- [Input data]
::::

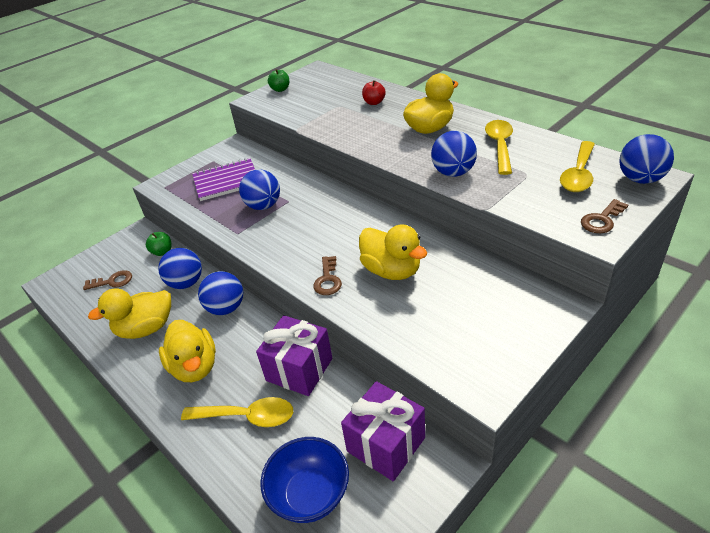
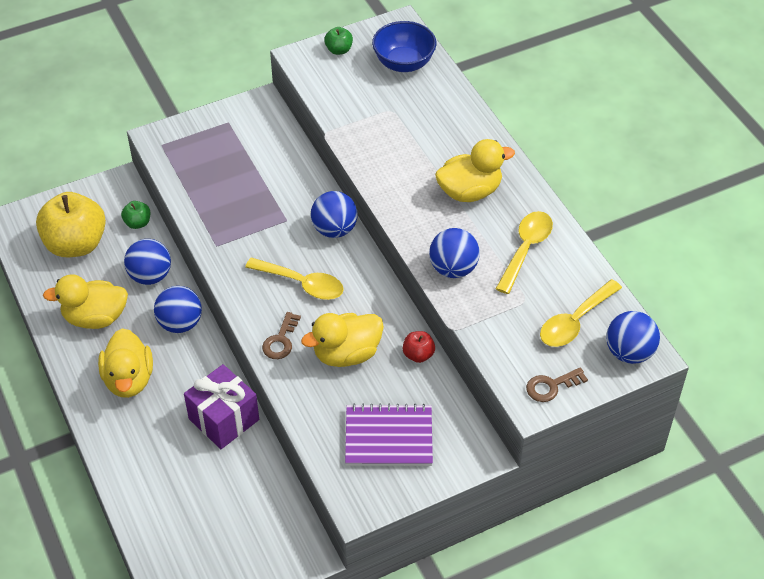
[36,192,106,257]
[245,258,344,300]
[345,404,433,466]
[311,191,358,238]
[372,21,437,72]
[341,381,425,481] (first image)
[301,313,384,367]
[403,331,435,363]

::::

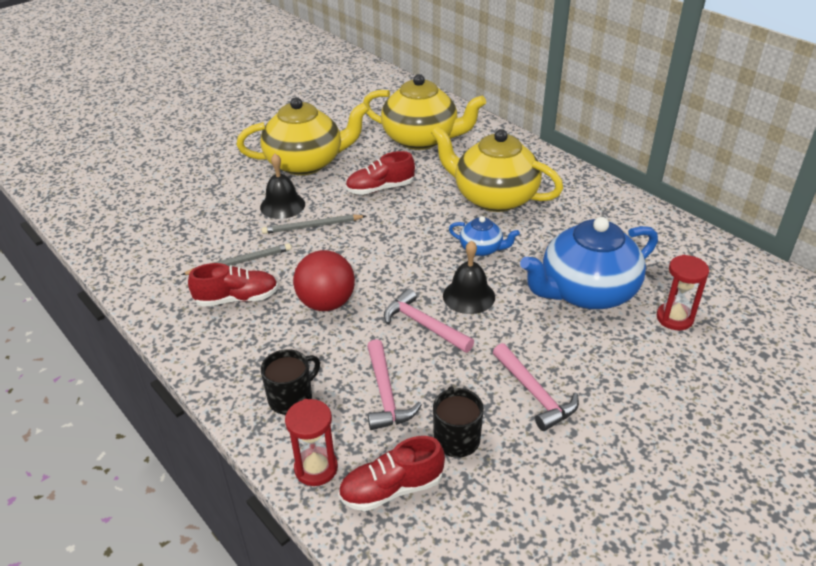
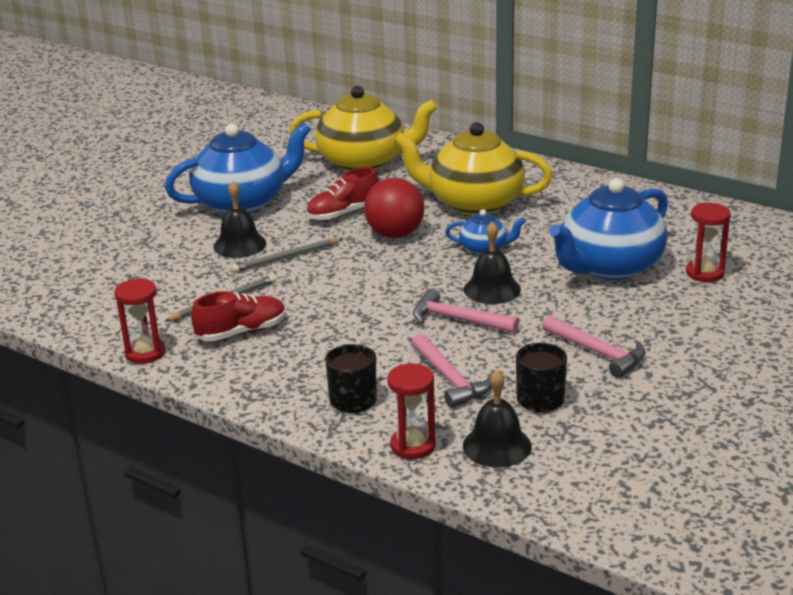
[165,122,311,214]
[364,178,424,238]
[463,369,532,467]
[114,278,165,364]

::::

- [What the task asks] Everything starting at the line containing "[341,381,425,481] (first image)" and ending at the line containing "[403,331,435,363]" in the records above should be repeated exactly, and only that.

- [Answer below]
[341,381,425,481] (first image)
[301,313,384,367]
[403,331,435,363]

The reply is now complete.